- _Exercise goal_
This task calls for copying every line in the data below that contains the word "lime".
** Data provided follows **
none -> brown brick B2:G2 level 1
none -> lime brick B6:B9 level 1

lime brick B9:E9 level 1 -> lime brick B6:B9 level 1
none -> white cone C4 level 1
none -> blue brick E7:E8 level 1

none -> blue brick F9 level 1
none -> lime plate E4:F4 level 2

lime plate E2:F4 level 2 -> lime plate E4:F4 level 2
** End of Data provided **
** Data provided follows **
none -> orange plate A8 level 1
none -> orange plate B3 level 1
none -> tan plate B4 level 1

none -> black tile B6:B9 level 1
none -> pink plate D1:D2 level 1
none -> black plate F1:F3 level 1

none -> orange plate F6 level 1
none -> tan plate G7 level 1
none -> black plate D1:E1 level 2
** End of Data provided **
** Data provided follows **
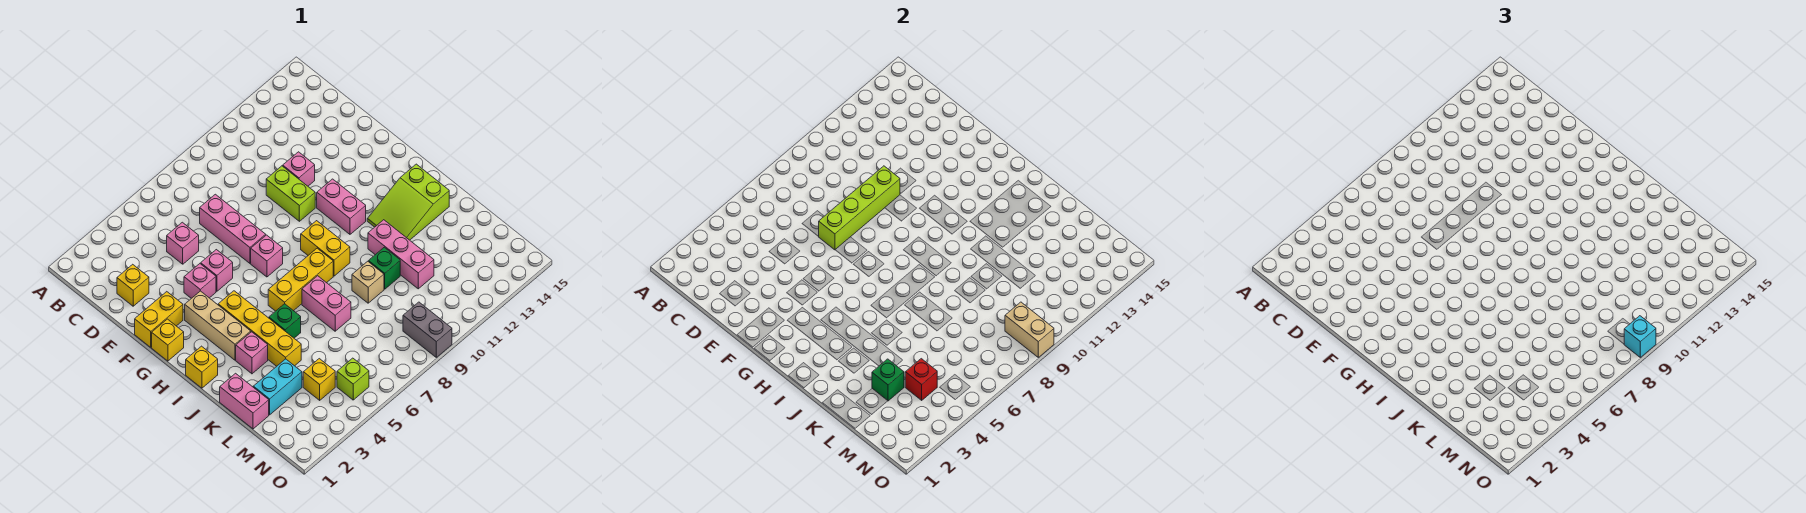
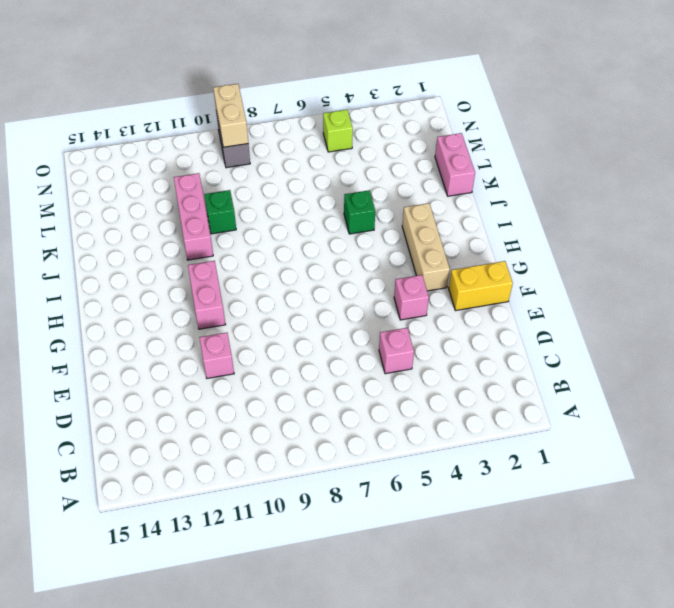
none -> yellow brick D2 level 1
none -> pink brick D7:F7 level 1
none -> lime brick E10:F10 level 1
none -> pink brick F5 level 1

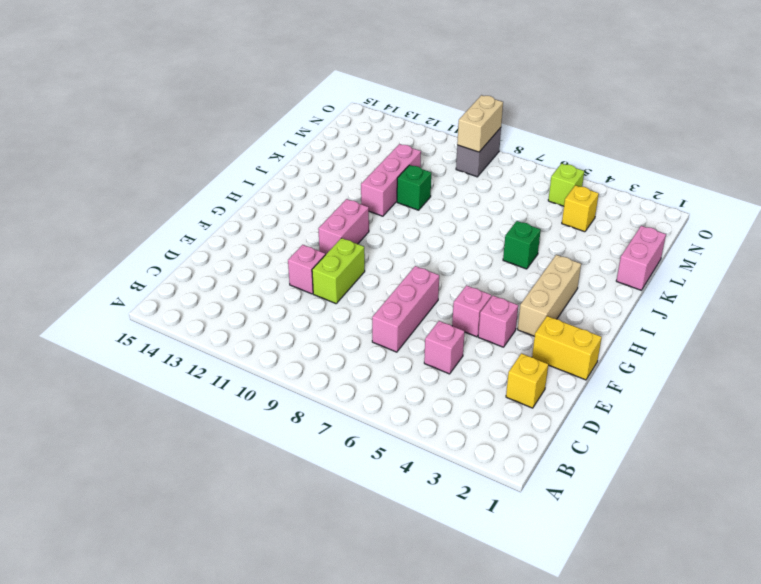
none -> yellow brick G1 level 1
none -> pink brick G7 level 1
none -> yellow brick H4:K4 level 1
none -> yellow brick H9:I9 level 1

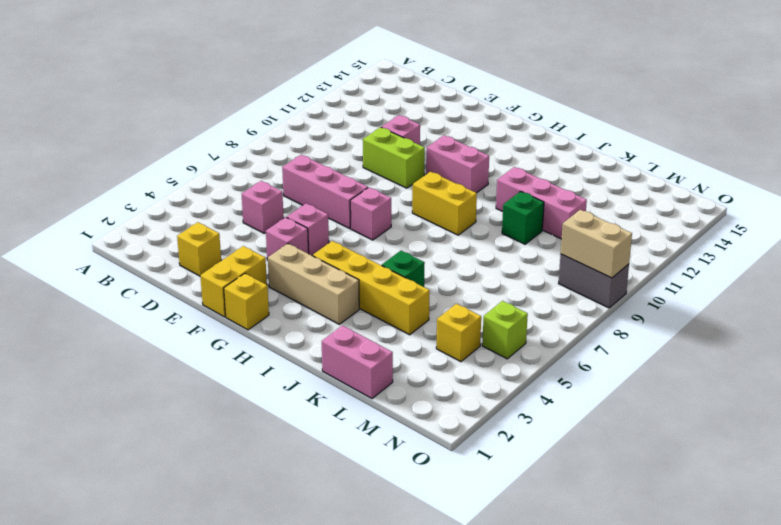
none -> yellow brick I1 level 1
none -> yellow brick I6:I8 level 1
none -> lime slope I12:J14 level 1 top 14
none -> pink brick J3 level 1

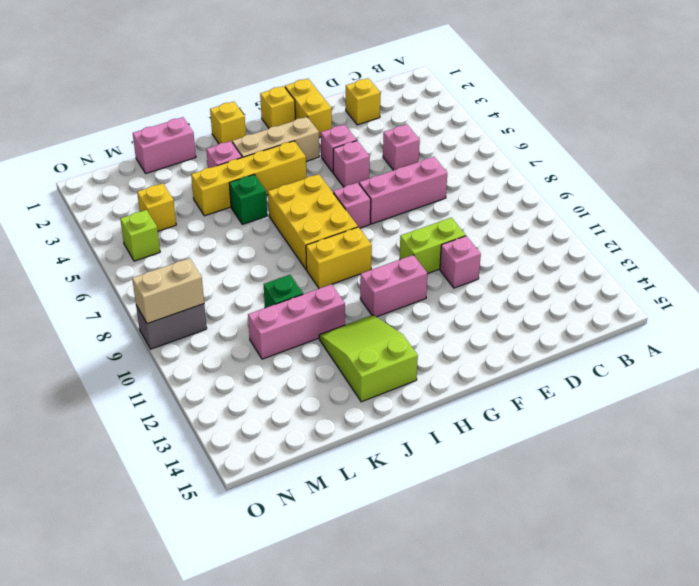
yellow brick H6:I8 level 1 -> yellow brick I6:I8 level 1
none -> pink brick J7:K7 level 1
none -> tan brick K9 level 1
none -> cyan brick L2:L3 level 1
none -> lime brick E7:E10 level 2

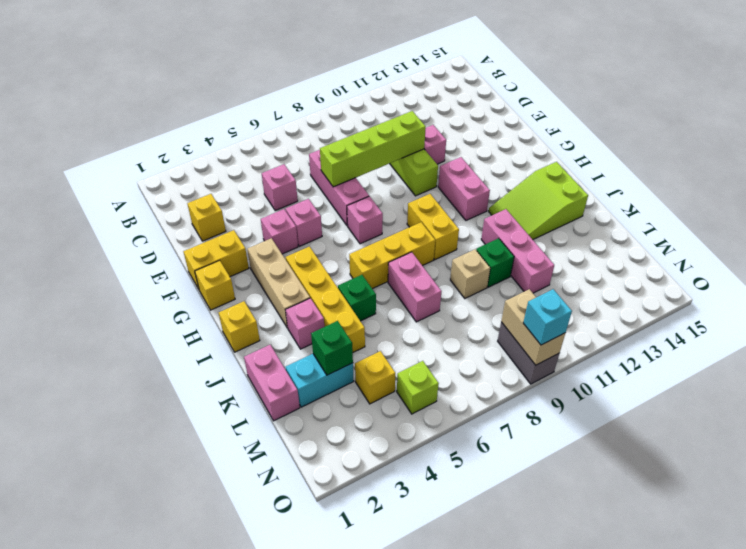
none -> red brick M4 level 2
** End of Data provided **
- _Exercise result_
none -> lime brick B6:B9 level 1
lime brick B9:E9 level 1 -> lime brick B6:B9 level 1
none -> lime plate E4:F4 level 2
lime plate E2:F4 level 2 -> lime plate E4:F4 level 2
none -> lime brick E10:F10 level 1
none -> lime slope I12:J14 level 1 top 14
none -> lime brick E7:E10 level 2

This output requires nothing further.